◆ Problem details: In the data, find each line where the word "purple" appears and list that line.

◆ The data:
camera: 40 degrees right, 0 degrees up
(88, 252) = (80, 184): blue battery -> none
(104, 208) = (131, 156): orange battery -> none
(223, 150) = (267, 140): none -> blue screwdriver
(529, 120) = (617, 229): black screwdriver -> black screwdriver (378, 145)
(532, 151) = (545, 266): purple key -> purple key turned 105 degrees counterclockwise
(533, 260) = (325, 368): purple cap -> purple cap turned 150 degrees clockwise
---
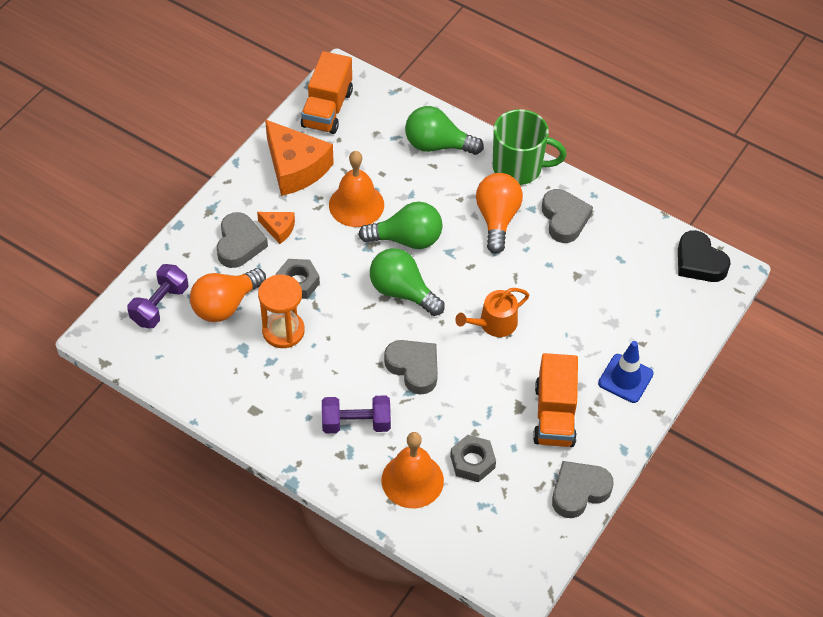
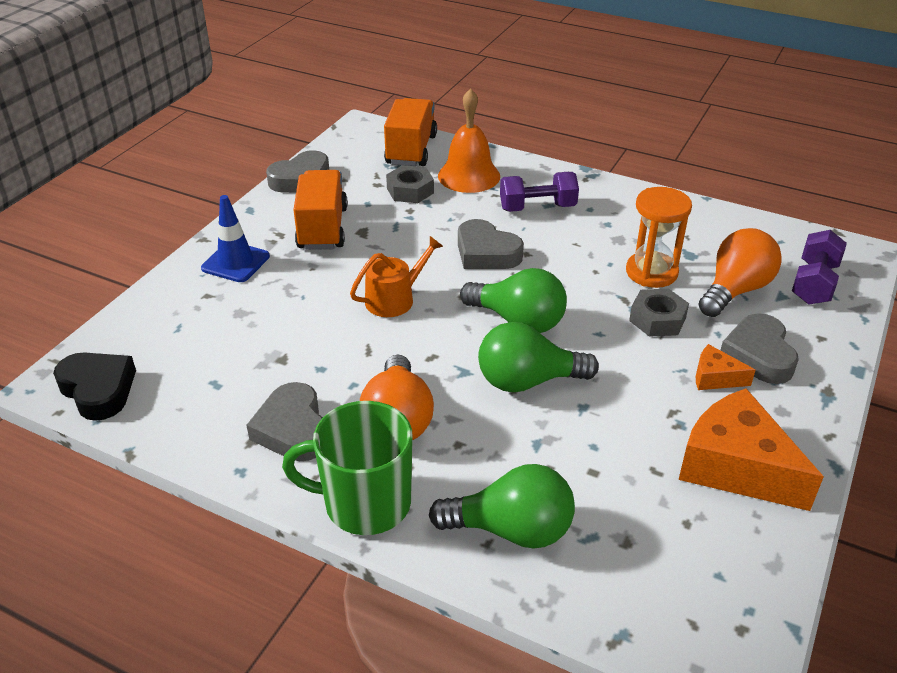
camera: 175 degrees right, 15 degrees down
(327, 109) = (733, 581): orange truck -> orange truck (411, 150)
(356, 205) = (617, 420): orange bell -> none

◆ Response box:
(532, 151) = (545, 266): purple key -> purple key turned 105 degrees counterclockwise
(533, 260) = (325, 368): purple cap -> purple cap turned 150 degrees clockwise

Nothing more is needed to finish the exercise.